* Extracted material

_ _ _ _

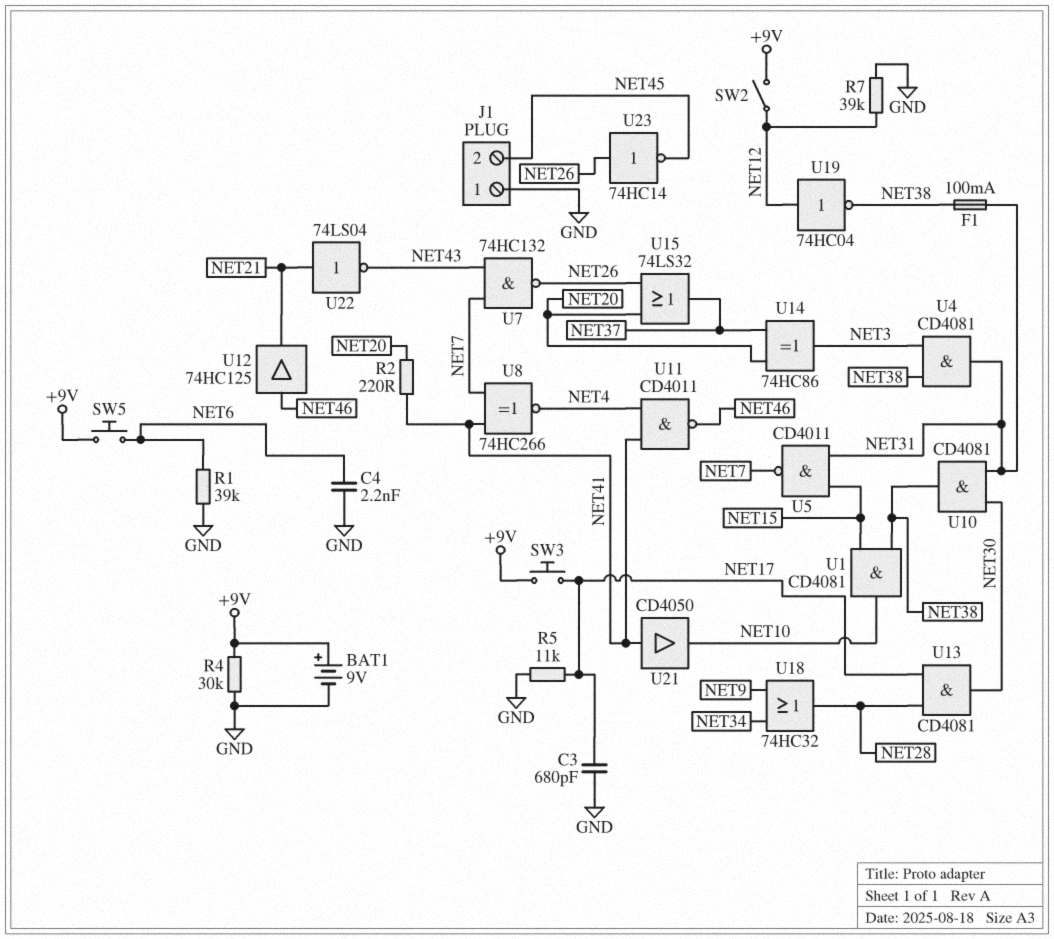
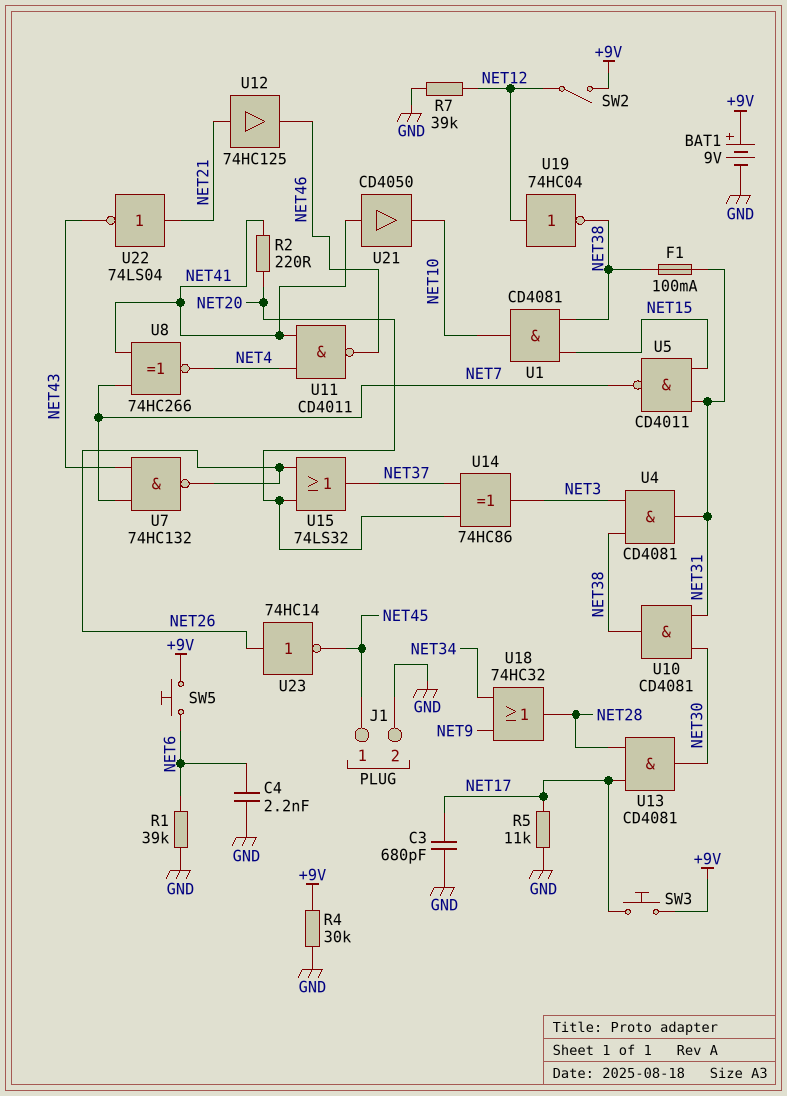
J1 pin 1: GND -> NET45
J1 pin 2: NET45 -> GND
U12: buffer 74HC125 (in NET46, out NET21) -> buffer 74HC125 (in NET21, out NET46)

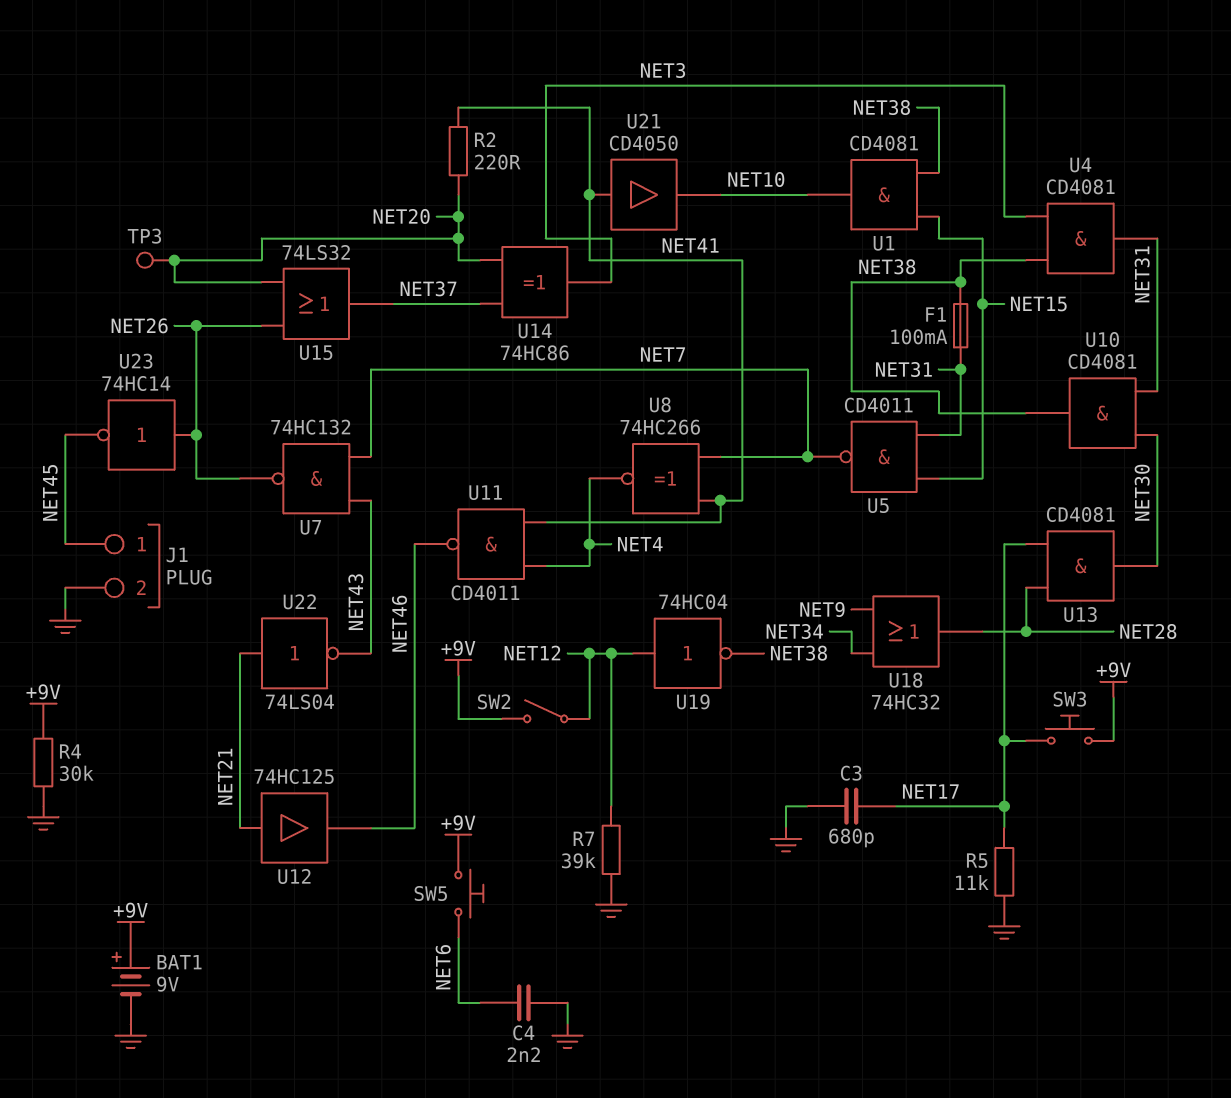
R1: 39k (GND, NET6) -> none
TP3: none -> test point (NET20)

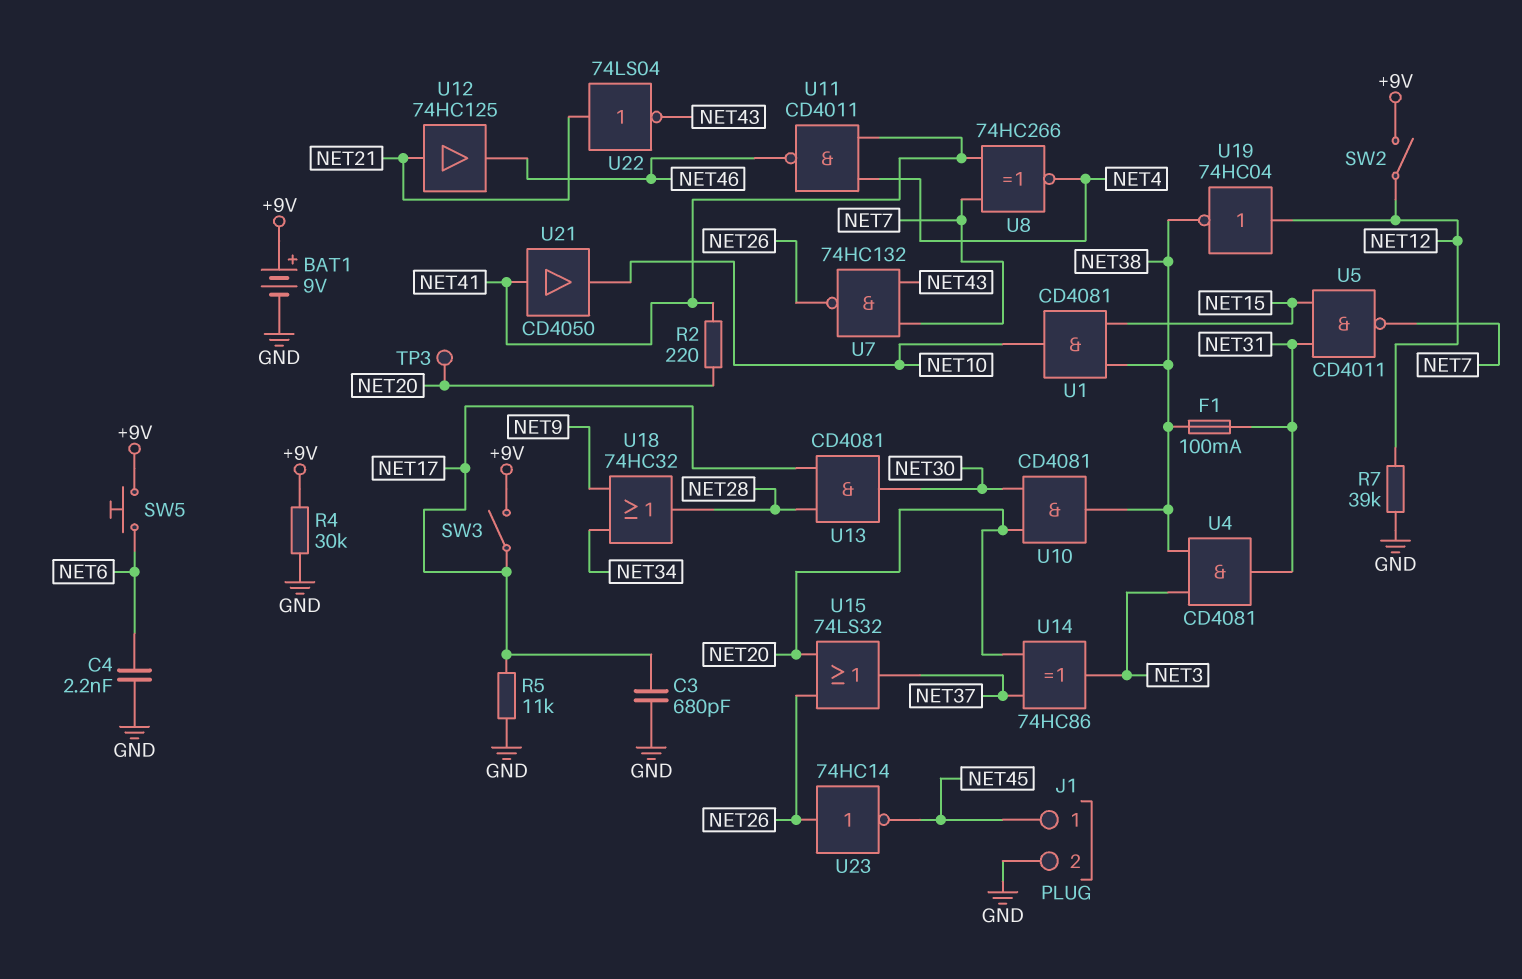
SW3: button (+9V, NET17) -> switch (+9V, NET17)
U10: AND CD4081 (in NET30, in NET31, out NET38) -> AND CD4081 (in NET20, in NET30, out NET38)

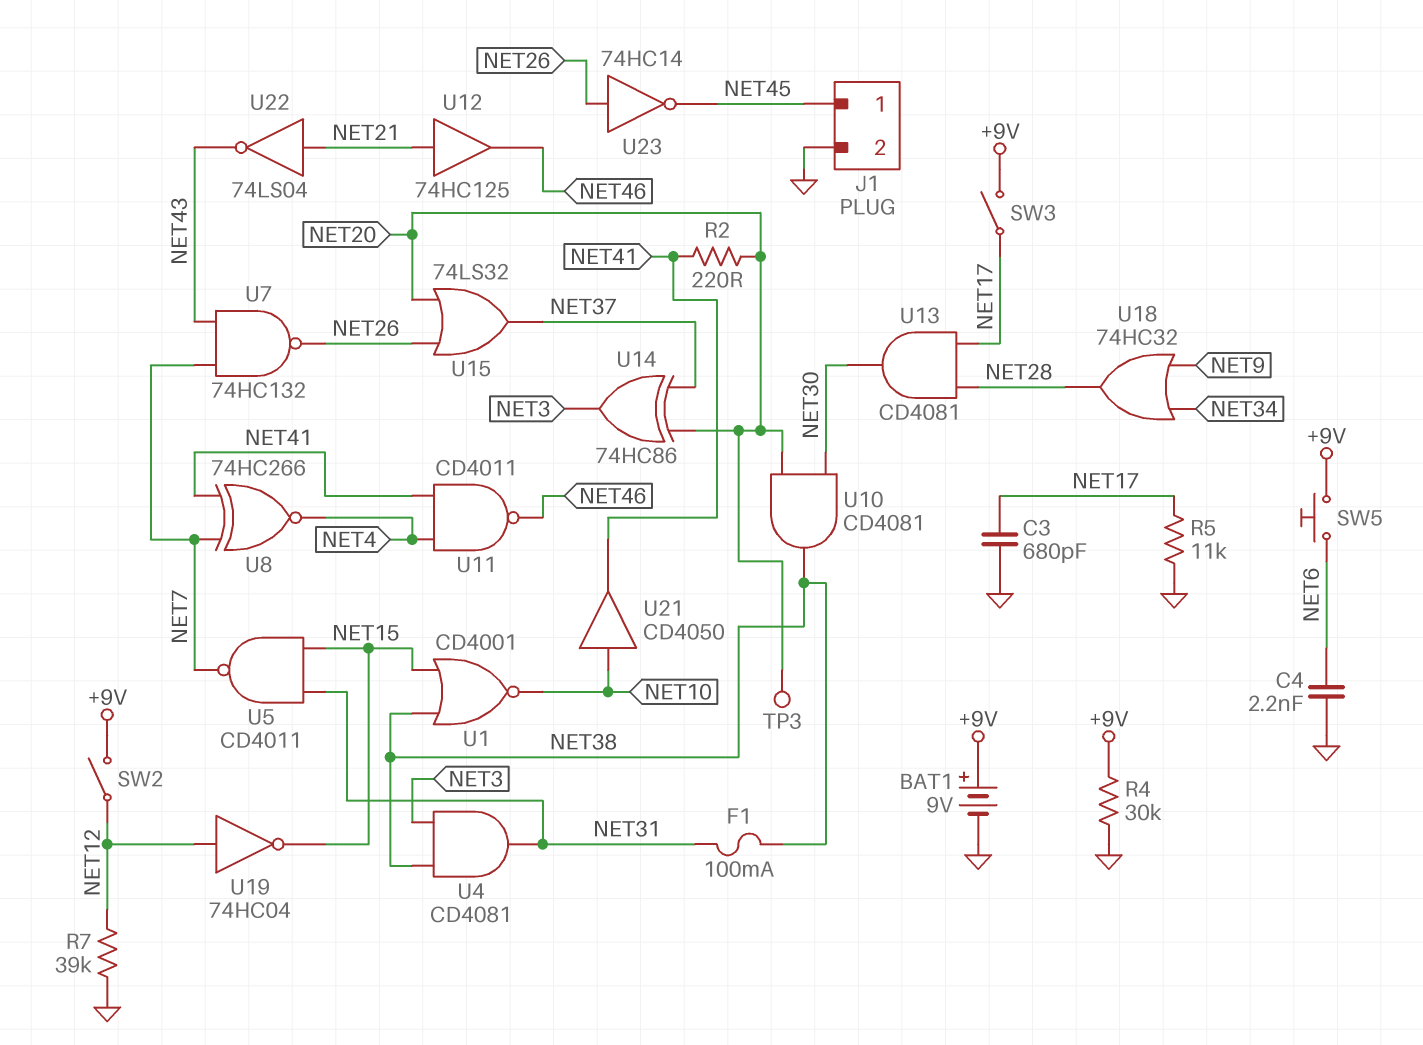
U1: AND CD4081 (in NET15, in NET38, out NET10) -> NOR CD4001 (in NET15, in NET38, out NET10)
U19: NOT 74HC04 (in NET12, out NET38) -> NOT 74HC04 (in NET12, out NET15)
U21: buffer CD4050 (in NET41, out NET10) -> buffer CD4050 (in NET10, out NET41)

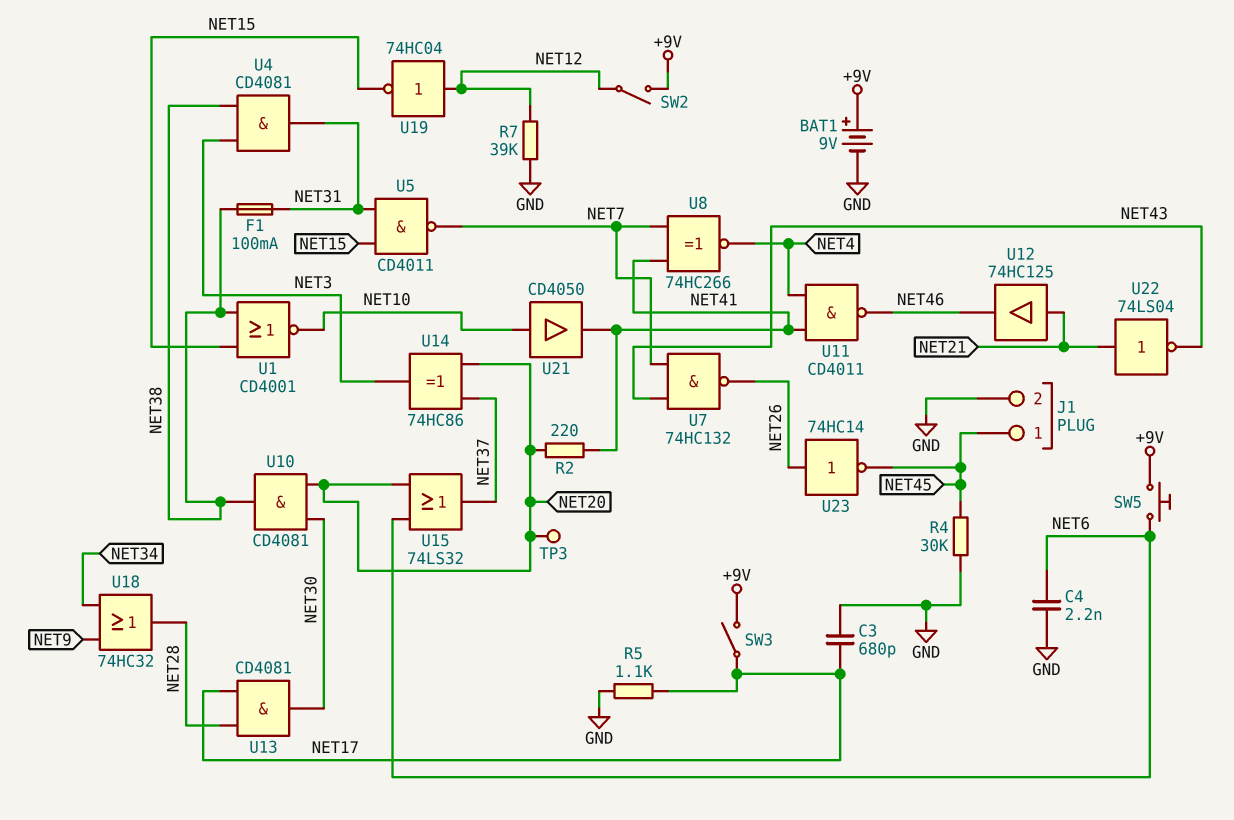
R4: 30k (+9V, GND) -> 30k (GND, NET45)
R5: 11k (GND, NET17) -> 1.1k (GND, NET17)
U15: OR 74LS32 (in NET20, in NET26, out NET37) -> OR 74LS32 (in NET6, in NET20, out NET37)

_ _ _ _

* Work item
Would you output the full listing exactly as it stands, minus the images?

* Your solution
J1 pin 1: GND -> NET45
J1 pin 2: NET45 -> GND
U12: buffer 74HC125 (in NET46, out NET21) -> buffer 74HC125 (in NET21, out NET46)

R1: 39k (GND, NET6) -> none
TP3: none -> test point (NET20)

SW3: button (+9V, NET17) -> switch (+9V, NET17)
U10: AND CD4081 (in NET30, in NET31, out NET38) -> AND CD4081 (in NET20, in NET30, out NET38)

U1: AND CD4081 (in NET15, in NET38, out NET10) -> NOR CD4001 (in NET15, in NET38, out NET10)
U19: NOT 74HC04 (in NET12, out NET38) -> NOT 74HC04 (in NET12, out NET15)
U21: buffer CD4050 (in NET41, out NET10) -> buffer CD4050 (in NET10, out NET41)

R4: 30k (+9V, GND) -> 30k (GND, NET45)
R5: 11k (GND, NET17) -> 1.1k (GND, NET17)
U15: OR 74LS32 (in NET20, in NET26, out NET37) -> OR 74LS32 (in NET6, in NET20, out NET37)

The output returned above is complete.